_TASK STATEMENT_: Look through the data below. Collect every line where the word "rosa" occurs.

_SUPPLIED MATERIAL_:
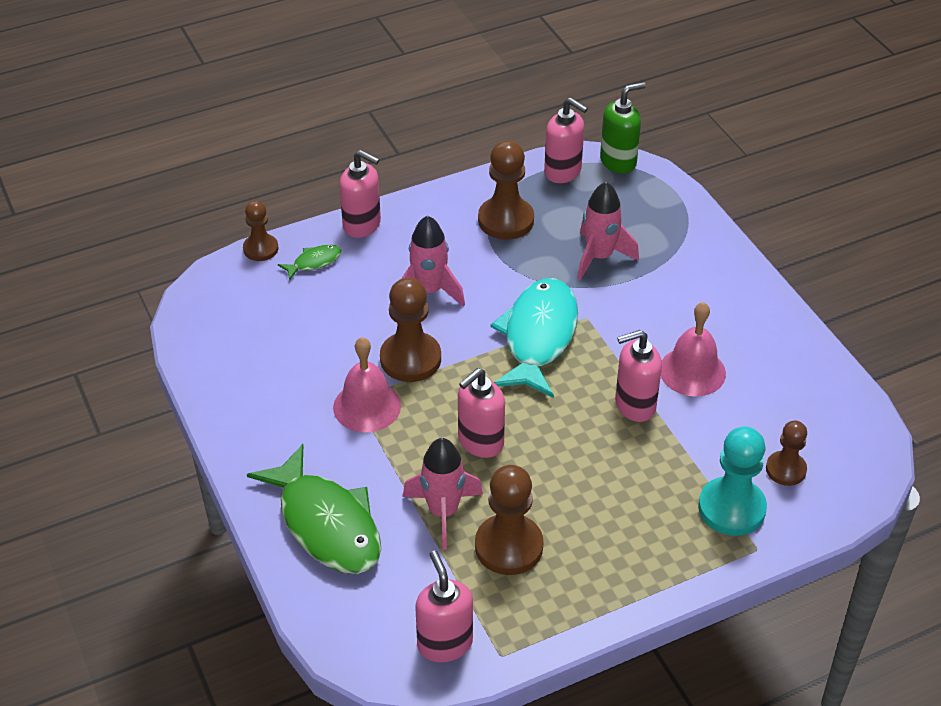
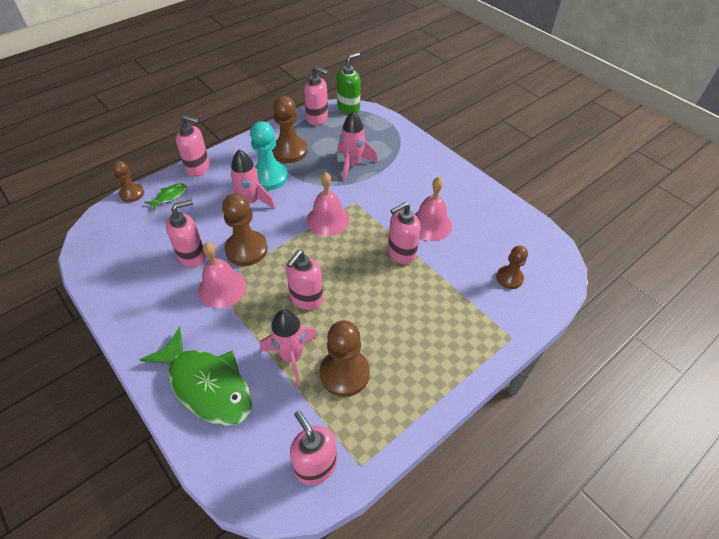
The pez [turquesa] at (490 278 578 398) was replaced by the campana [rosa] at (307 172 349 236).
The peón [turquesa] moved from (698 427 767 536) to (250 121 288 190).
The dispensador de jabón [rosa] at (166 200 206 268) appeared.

_WRITTEN REPLY_:
The pez [turquesa] at (490 278 578 398) was replaced by the campana [rosa] at (307 172 349 236).
The dispensador de jabón [rosa] at (166 200 206 268) appeared.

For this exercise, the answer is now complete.